## Begin Exercise data

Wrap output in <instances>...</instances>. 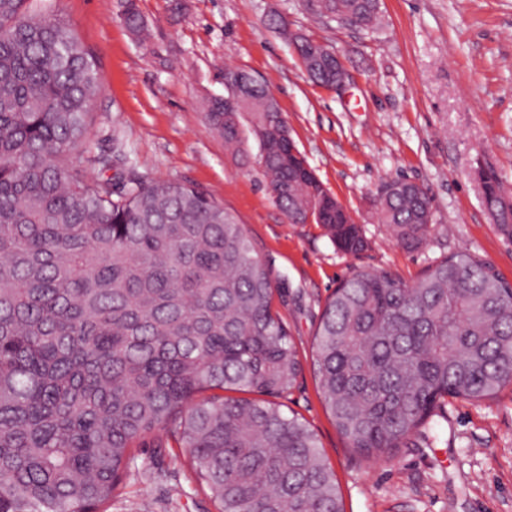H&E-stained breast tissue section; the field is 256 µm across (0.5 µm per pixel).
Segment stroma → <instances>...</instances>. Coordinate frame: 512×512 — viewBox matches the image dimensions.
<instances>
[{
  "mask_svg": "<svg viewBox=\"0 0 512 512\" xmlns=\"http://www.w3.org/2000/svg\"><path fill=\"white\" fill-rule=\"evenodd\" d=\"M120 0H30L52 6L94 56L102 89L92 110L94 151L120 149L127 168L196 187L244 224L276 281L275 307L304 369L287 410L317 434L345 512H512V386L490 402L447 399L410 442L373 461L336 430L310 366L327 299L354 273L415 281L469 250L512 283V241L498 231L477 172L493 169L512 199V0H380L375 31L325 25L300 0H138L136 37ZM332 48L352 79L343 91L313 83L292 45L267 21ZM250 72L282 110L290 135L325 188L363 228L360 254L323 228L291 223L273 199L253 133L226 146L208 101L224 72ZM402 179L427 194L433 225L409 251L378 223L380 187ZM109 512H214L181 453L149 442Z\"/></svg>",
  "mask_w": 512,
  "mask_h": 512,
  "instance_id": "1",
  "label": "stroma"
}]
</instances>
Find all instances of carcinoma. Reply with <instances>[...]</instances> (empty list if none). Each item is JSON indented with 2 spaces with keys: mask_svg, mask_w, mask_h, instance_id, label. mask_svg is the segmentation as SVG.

## End Exercise data
## Begin Exercise data

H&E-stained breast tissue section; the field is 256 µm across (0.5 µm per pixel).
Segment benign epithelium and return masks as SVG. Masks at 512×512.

## End Exercise data

# The exercise:
From the records above, copy out the line with "Segment stroma →", the line with "Find all instances", and every line between them, word for word.

# Task result:
Segment stroma → <instances>...</instances>. Coordinate frame: 512×512 — viewBox matches the image dimensions.
<instances>
[{
  "mask_svg": "<svg viewBox=\"0 0 512 512\" xmlns=\"http://www.w3.org/2000/svg\"><path fill=\"white\" fill-rule=\"evenodd\" d=\"M120 0H30L52 6L94 56L102 89L92 110L94 151L120 149L127 168L196 187L244 224L276 281L275 307L304 369L287 410L317 434L345 512H512V386L490 402L447 399L410 442L373 461L336 430L310 366L327 299L354 273L415 281L469 250L512 283V241L498 231L477 172L493 169L512 199V0H380L375 31L325 25L300 0H138L136 37ZM332 48L352 79L343 91L313 83L292 45L267 21ZM250 72L282 110L290 135L325 188L363 228L360 254L323 228L291 223L273 199L253 133L226 146L208 101L224 72ZM402 179L427 194L433 225L409 251L378 223L380 187ZM109 512H214L181 453L149 442Z\"/></svg>",
  "mask_w": 512,
  "mask_h": 512,
  "instance_id": "1",
  "label": "stroma"
}]
</instances>
Find all instances of carcinoma. Reply with <instances>[...]</instances> (empty list if none). Each item is JSON indented with 2 spaces with keys: mask_svg, mask_w, mask_h, instance_id, label. mask_svg is the segmentation as SVG.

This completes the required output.